→ Input records:
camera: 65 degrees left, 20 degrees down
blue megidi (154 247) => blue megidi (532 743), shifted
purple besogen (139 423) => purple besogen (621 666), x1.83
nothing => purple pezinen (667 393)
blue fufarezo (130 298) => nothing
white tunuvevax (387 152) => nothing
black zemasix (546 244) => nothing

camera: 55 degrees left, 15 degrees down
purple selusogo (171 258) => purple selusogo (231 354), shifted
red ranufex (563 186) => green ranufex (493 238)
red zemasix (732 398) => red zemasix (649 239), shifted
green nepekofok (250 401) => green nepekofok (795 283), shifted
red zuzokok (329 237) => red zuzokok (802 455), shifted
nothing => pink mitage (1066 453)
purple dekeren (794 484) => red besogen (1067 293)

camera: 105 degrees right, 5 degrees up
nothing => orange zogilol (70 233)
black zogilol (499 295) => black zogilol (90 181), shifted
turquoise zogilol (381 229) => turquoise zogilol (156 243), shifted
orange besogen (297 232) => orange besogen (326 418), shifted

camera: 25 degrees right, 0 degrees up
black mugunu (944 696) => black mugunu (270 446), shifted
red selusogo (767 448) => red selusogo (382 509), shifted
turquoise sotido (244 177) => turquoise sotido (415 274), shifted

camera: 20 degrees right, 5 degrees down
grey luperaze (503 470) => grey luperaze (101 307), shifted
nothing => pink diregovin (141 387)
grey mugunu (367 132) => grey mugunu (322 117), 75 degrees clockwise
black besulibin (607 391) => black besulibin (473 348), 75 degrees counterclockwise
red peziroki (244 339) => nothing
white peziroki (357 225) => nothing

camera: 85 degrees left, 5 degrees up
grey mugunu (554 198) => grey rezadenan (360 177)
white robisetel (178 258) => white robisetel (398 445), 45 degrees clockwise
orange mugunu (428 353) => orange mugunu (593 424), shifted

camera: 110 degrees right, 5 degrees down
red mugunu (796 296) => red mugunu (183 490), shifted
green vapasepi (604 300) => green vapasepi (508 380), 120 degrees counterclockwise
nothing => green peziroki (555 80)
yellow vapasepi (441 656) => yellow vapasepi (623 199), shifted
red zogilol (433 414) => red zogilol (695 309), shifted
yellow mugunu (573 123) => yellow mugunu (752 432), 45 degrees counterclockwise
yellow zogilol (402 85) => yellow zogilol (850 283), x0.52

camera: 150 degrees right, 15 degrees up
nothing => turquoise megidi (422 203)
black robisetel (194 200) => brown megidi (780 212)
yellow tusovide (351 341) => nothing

→ Work task:
Repeat exactly the lines above, starting with the first line of the records and finishing with the line holding "white tunuvevax (387 152) => nothing". Add no other line.

→ Result:
camera: 65 degrees left, 20 degrees down
blue megidi (154 247) => blue megidi (532 743), shifted
purple besogen (139 423) => purple besogen (621 666), x1.83
nothing => purple pezinen (667 393)
blue fufarezo (130 298) => nothing
white tunuvevax (387 152) => nothing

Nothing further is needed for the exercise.